Work required: For each record below, retype the text exactly and omit any image.

Data to examine:
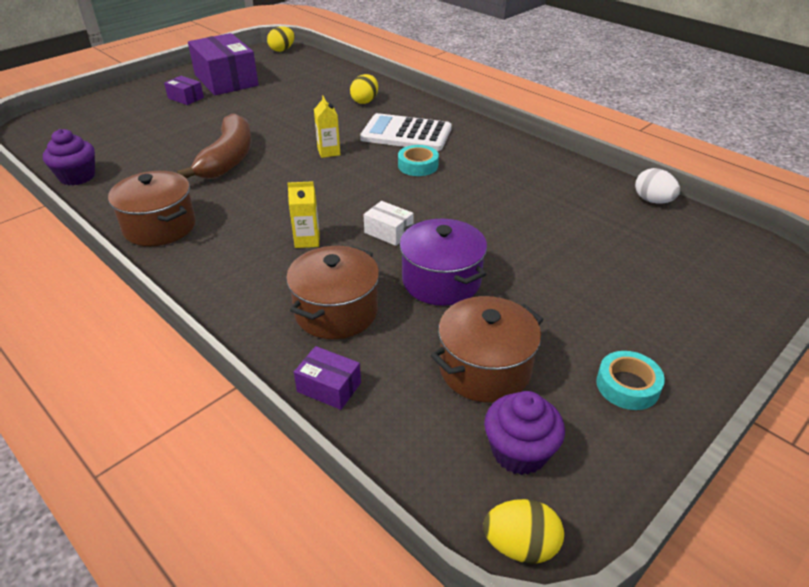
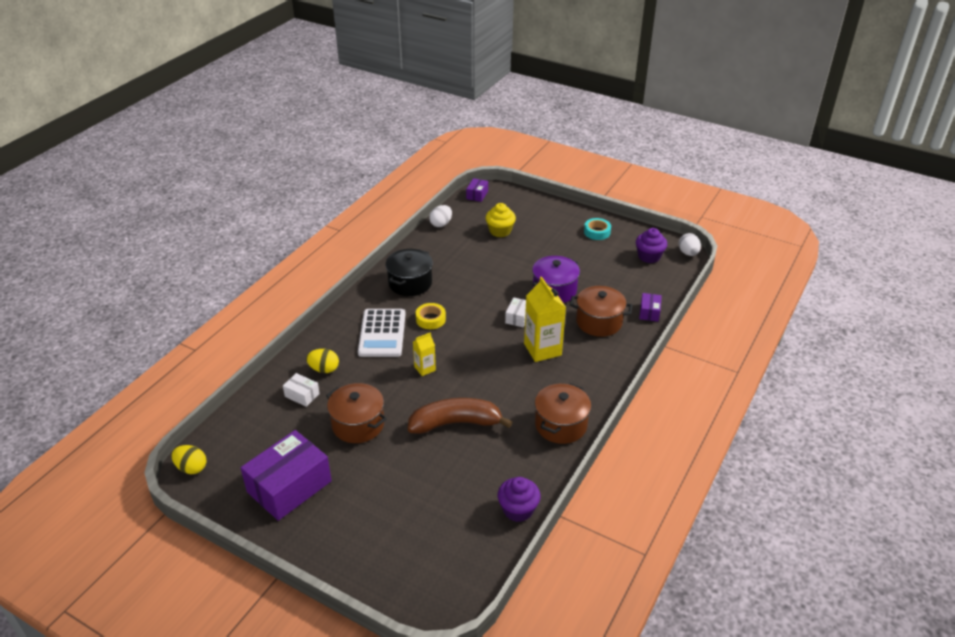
camera: 105 degrees left, 0 degrees up
(186, 98) = (341, 503): purple box -> purple box (477, 195)
(307, 240) = (542, 349): yellow carton -> yellow carton, size x1.86
(334, 90) = (302, 395): none -> white box
(418, 165) = (430, 319): turquoise tape -> yellow tape
(485, 369) = (610, 269): brown pot -> brown pot (358, 424)
(500, 160) = (410, 283): none -> black pot
(520, 545) = (688, 253): yellow egg -> white egg
(631, 255) = (500, 231): none -> yellow cupcake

Your response:
camera: 105 degrees left, 0 degrees up
(186, 98) = (341, 503): purple box -> purple box (477, 195)
(307, 240) = (542, 349): yellow carton -> yellow carton, size x1.86
(334, 90) = (302, 395): none -> white box
(418, 165) = (430, 319): turquoise tape -> yellow tape
(485, 369) = (610, 269): brown pot -> brown pot (358, 424)
(500, 160) = (410, 283): none -> black pot
(520, 545) = (688, 253): yellow egg -> white egg
(631, 255) = (500, 231): none -> yellow cupcake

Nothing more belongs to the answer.